(Spatial object tracking data)

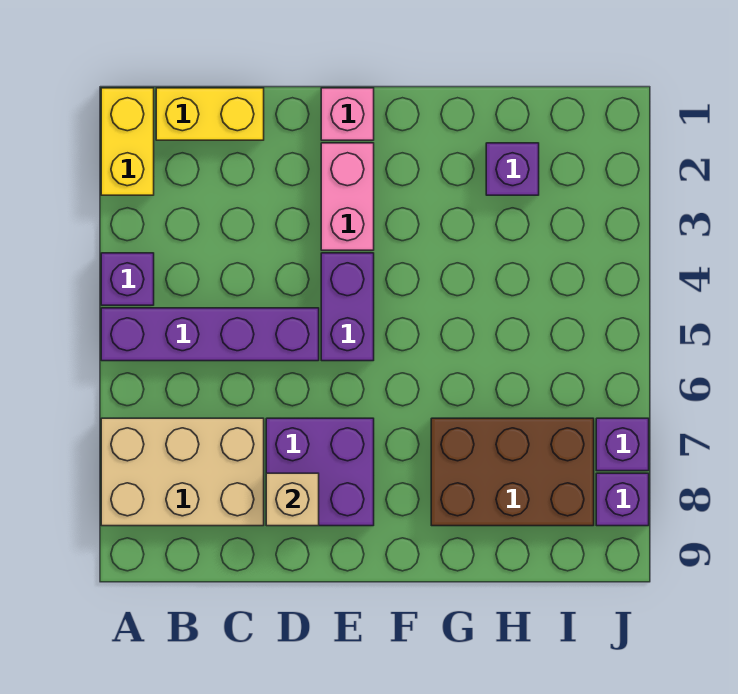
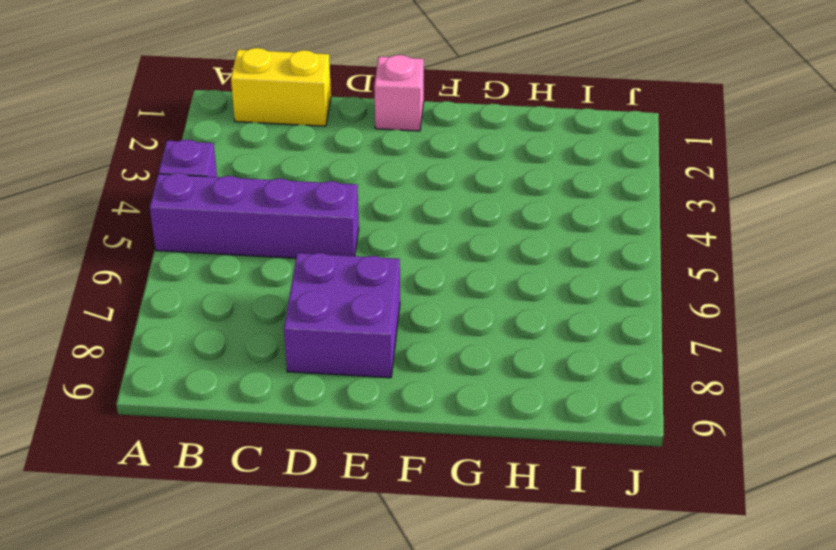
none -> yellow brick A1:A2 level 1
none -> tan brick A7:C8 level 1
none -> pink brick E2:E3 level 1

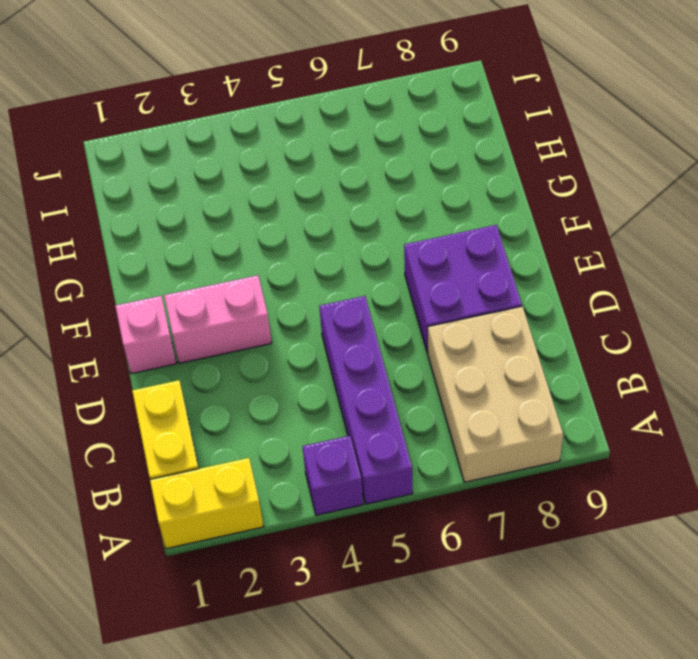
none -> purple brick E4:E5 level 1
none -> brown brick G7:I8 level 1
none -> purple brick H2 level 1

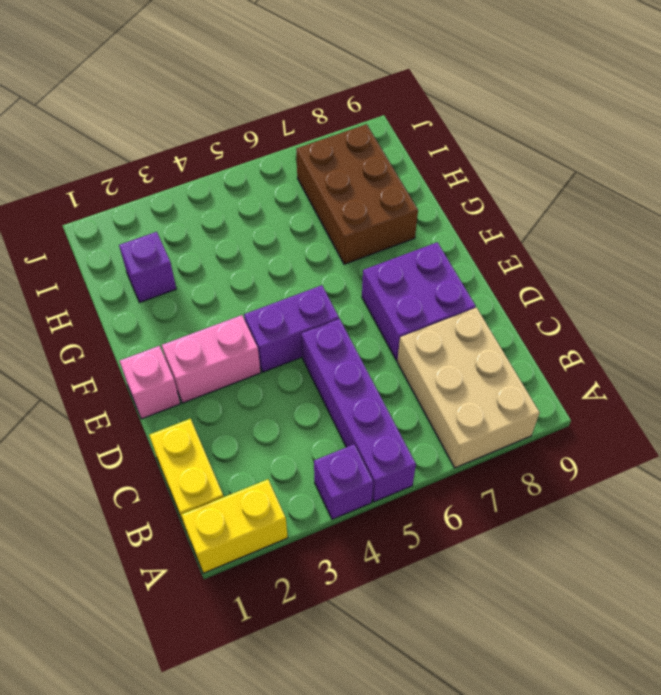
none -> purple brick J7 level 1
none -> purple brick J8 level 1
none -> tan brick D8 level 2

*Exercise goal*
Lines from the one with "none -> purple brick J7 level 1" through the end of the data: set these down exactly, including both ends and nothing more.

*Output*
none -> purple brick J7 level 1
none -> purple brick J8 level 1
none -> tan brick D8 level 2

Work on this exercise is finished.